_Exercise description_: Word for word, repeat the lines of the records from the one containing "(637, 557) = (602, 842): yellow" through the last line, both included.
***** The records
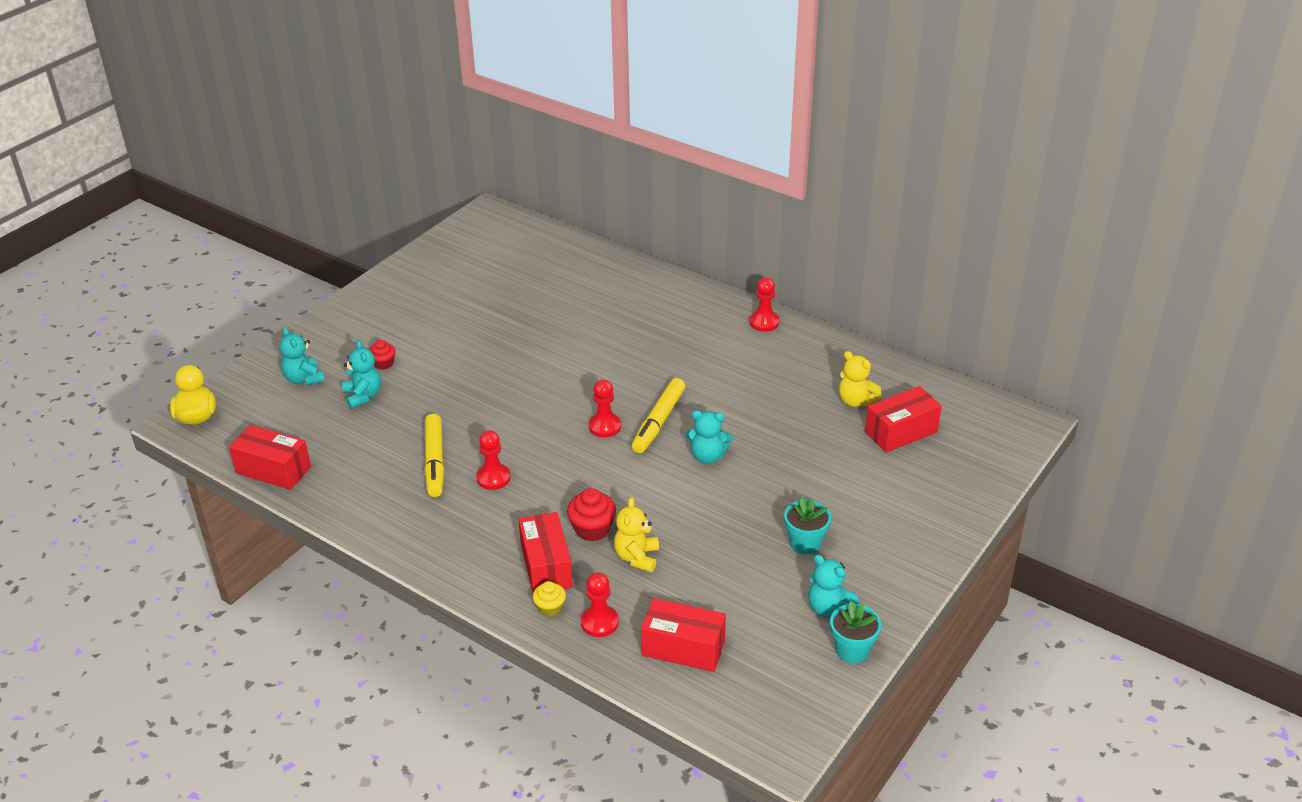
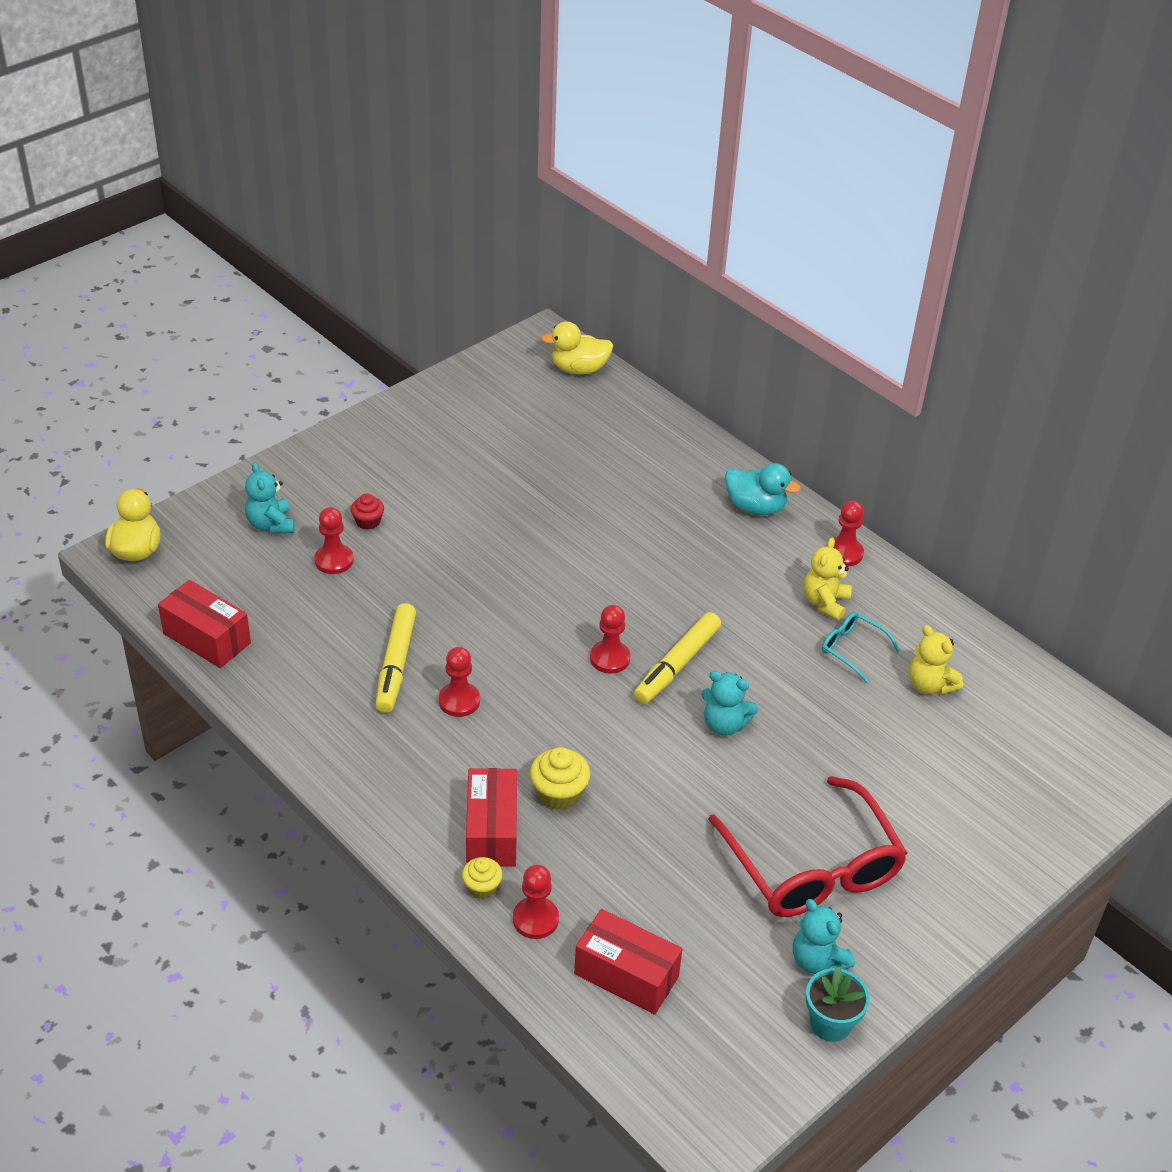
camera: 10 degrees right, 5 degrees up
(363, 396) = (334, 560): turquoise teddy bear -> red pawn
(522, 230) = (579, 369): none -> yellow duck
(592, 529) = (559, 793): red cupcake -> yellow cupcake
(637, 557) = (602, 842): yellow teddy bear -> yellow teddy bear (825, 603)
(687, 302) = (755, 507): none -> turquoise duck
(790, 387) = (852, 649): none -> turquoise glasses
(805, 543) = (812, 867): turquoise flower pot -> red glasses
(901, 432) = (975, 739): red box -> none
**********
_Exercise solution_:
(637, 557) = (602, 842): yellow teddy bear -> yellow teddy bear (825, 603)
(687, 302) = (755, 507): none -> turquoise duck
(790, 387) = (852, 649): none -> turquoise glasses
(805, 543) = (812, 867): turquoise flower pot -> red glasses
(901, 432) = (975, 739): red box -> none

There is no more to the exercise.